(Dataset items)
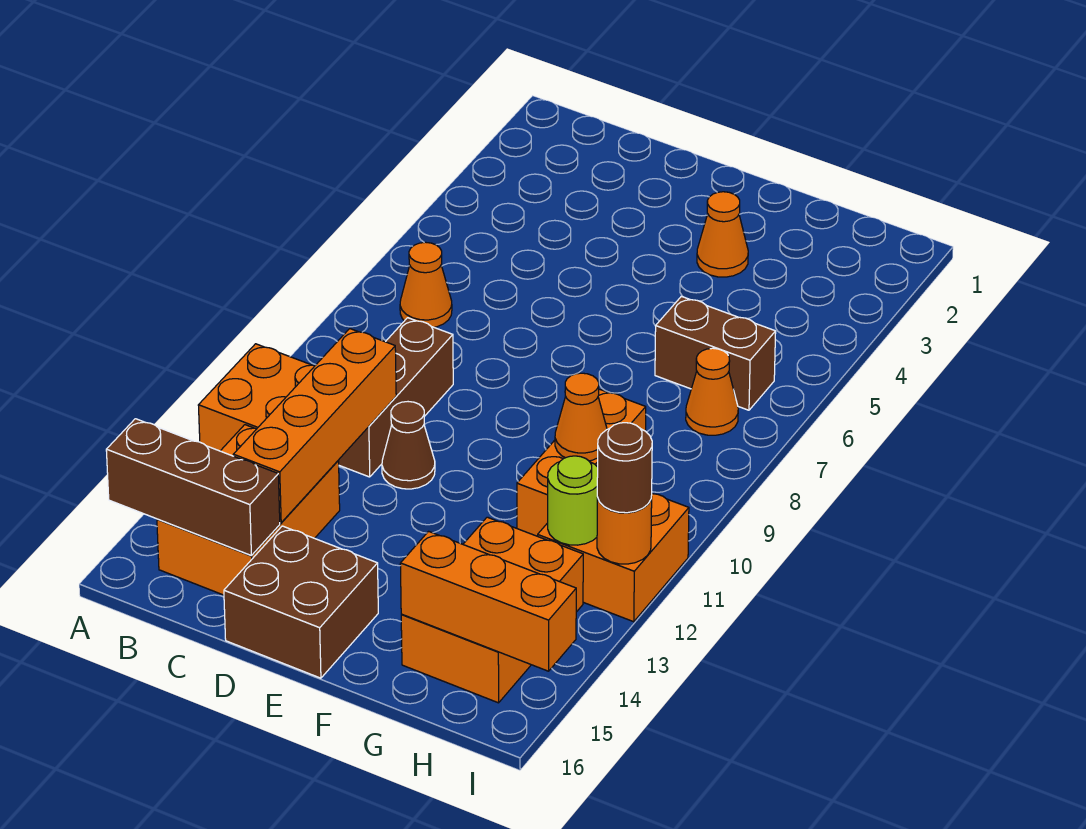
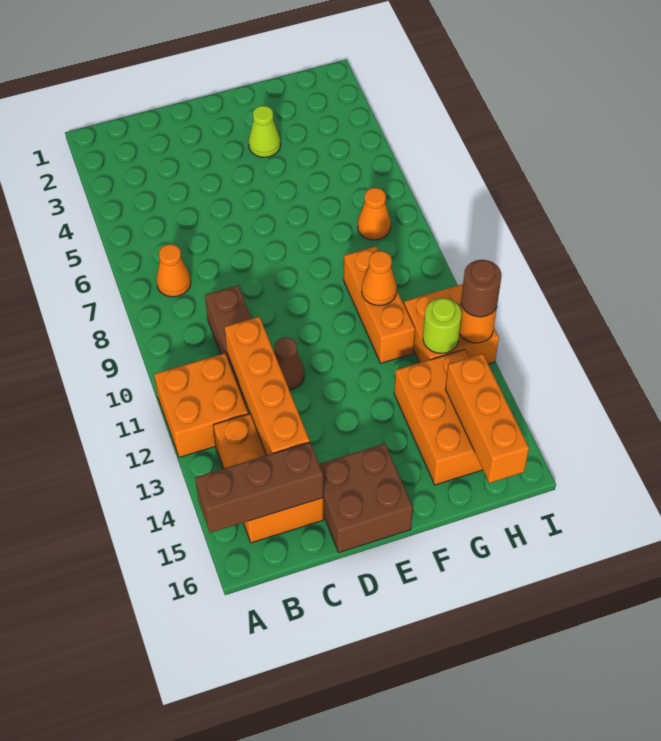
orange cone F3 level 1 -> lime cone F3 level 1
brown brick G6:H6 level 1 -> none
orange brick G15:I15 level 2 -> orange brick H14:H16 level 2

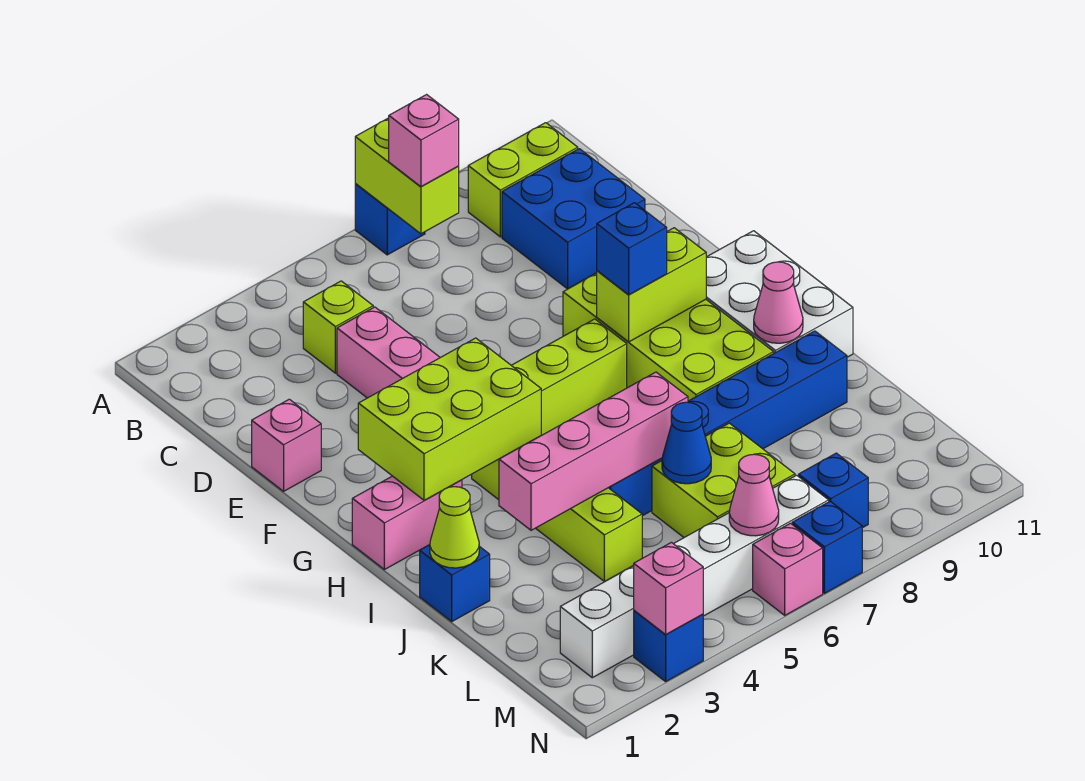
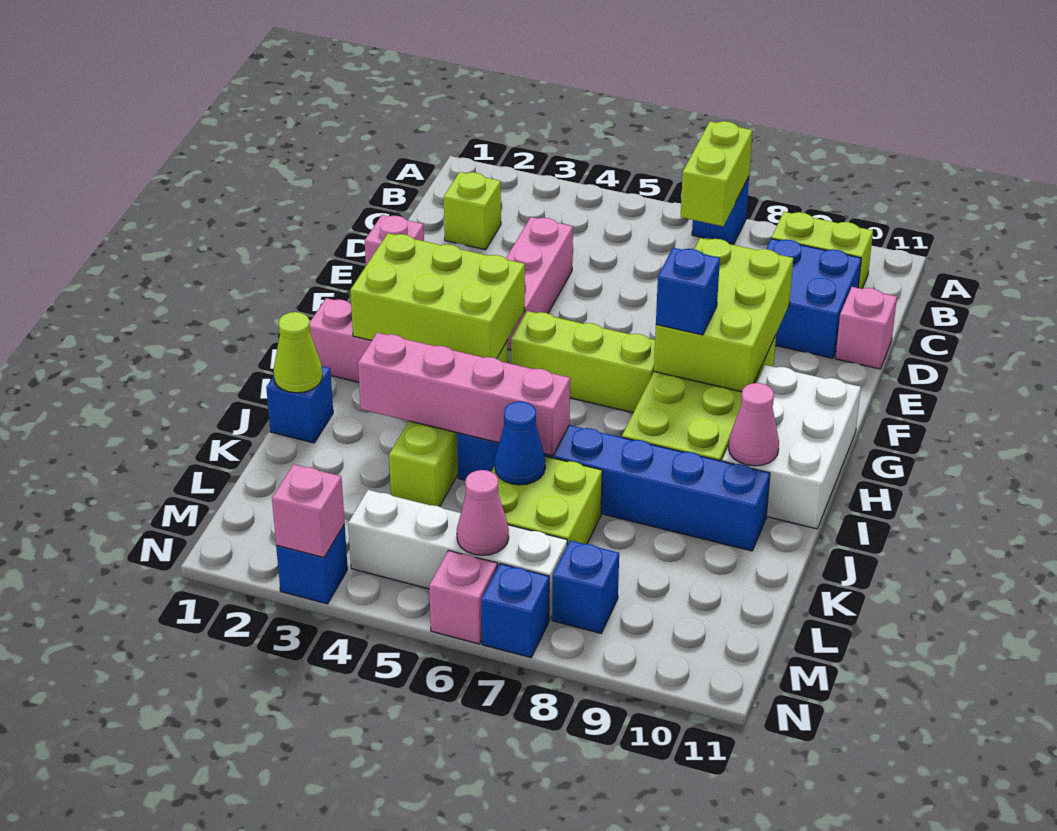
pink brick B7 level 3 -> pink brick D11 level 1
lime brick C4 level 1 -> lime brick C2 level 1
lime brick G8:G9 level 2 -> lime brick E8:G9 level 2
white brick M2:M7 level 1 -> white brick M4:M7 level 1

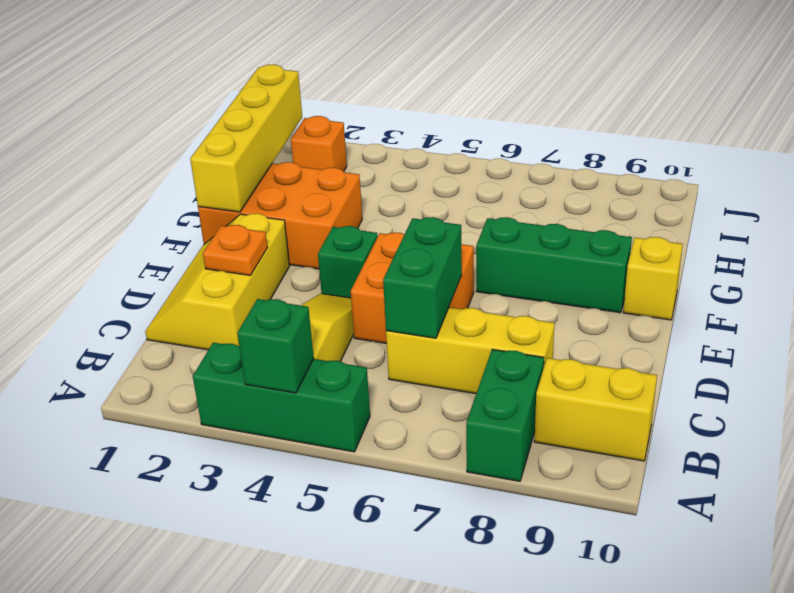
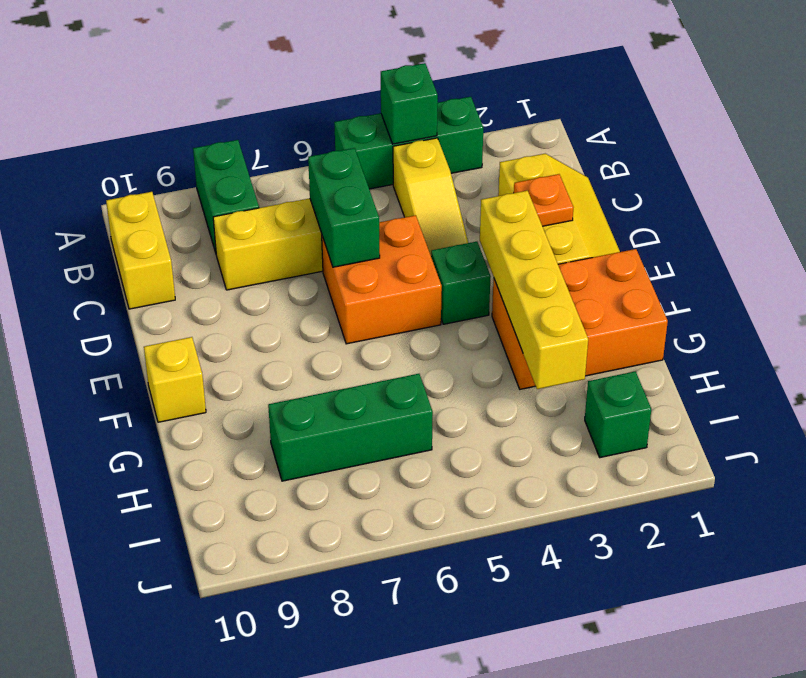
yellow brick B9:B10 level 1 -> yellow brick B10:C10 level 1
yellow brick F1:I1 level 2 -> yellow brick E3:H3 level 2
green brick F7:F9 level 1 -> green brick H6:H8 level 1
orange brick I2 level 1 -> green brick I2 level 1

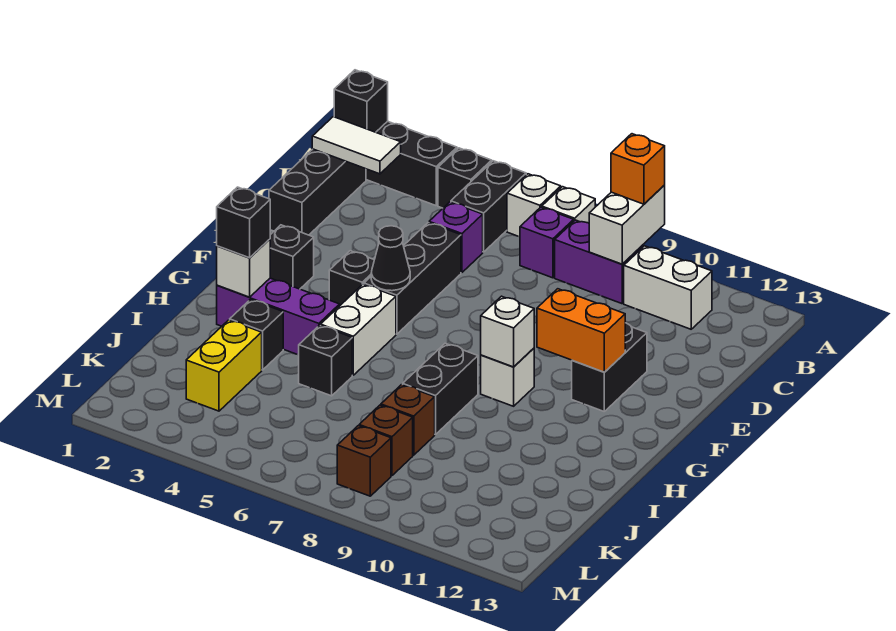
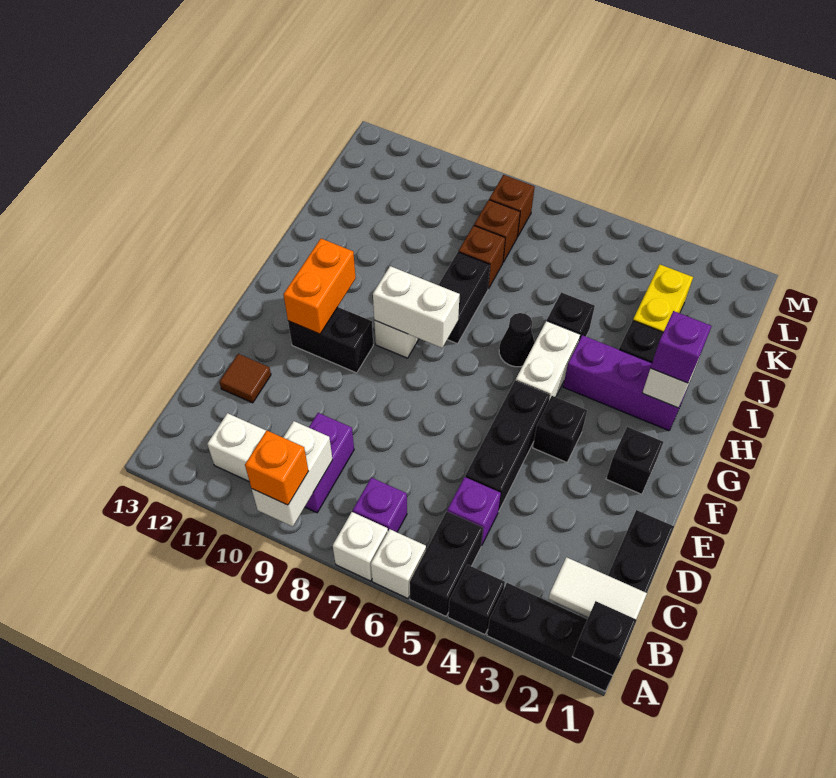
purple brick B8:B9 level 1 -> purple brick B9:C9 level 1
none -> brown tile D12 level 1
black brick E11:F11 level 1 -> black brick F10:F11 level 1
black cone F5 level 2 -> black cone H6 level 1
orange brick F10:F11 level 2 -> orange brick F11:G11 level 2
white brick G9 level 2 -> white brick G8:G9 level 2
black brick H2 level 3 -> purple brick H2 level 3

TASK STATEMENT: The expected answer is every line above in which the word "lime" appears.

SOLUTION TO THIS TASK:
orange cone F3 level 1 -> lime cone F3 level 1
lime brick C4 level 1 -> lime brick C2 level 1
lime brick G8:G9 level 2 -> lime brick E8:G9 level 2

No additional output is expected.